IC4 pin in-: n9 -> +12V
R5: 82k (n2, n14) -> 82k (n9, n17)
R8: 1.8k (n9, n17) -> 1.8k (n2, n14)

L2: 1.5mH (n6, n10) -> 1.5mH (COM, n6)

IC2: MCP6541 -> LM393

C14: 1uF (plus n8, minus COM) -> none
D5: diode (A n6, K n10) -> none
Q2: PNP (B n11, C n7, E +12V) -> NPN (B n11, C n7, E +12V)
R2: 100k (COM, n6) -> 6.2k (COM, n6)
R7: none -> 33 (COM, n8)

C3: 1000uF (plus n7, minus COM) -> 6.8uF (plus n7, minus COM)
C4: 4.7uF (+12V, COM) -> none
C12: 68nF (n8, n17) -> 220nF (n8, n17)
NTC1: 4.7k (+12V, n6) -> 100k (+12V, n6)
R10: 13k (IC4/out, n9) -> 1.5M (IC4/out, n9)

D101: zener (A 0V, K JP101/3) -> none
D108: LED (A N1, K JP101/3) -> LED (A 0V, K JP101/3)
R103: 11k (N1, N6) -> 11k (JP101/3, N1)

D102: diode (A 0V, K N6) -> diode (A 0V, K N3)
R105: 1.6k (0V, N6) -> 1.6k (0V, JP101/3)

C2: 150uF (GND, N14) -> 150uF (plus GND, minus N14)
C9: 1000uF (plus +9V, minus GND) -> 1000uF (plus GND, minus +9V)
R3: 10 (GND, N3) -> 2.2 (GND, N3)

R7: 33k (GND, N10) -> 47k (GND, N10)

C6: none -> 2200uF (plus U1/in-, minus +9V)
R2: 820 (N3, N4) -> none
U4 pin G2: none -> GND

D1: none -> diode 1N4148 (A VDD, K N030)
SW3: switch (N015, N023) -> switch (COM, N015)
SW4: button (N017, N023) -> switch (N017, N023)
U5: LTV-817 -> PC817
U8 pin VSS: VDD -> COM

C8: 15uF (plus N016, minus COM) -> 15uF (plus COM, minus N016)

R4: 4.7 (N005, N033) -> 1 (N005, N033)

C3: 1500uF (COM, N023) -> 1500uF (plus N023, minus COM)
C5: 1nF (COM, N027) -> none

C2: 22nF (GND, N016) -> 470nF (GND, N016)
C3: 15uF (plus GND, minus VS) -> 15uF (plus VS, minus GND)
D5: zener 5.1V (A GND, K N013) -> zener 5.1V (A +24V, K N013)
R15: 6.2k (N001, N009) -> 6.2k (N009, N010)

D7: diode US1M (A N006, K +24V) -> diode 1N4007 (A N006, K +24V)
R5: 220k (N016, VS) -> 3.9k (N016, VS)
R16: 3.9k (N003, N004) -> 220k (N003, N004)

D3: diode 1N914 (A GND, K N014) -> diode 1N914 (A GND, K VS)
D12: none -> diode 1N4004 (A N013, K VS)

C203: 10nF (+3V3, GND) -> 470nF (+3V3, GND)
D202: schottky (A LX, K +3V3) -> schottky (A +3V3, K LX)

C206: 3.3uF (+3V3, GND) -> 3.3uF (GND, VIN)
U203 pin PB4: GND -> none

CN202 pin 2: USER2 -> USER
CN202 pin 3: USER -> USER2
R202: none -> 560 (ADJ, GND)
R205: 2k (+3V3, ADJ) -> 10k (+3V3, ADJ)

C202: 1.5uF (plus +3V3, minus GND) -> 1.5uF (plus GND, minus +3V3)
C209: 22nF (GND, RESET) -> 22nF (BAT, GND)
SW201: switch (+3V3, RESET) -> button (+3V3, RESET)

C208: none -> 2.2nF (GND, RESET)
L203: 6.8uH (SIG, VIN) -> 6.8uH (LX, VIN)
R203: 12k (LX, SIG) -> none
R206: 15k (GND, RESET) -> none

EXERCISE DESCRIPTION:
Copy each line of the listing that contains the string "RESET".

TASK SOLUTION:
C209: 22nF (GND, RESET) -> 22nF (BAT, GND)
SW201: switch (+3V3, RESET) -> button (+3V3, RESET)
C208: none -> 2.2nF (GND, RESET)
R206: 15k (GND, RESET) -> none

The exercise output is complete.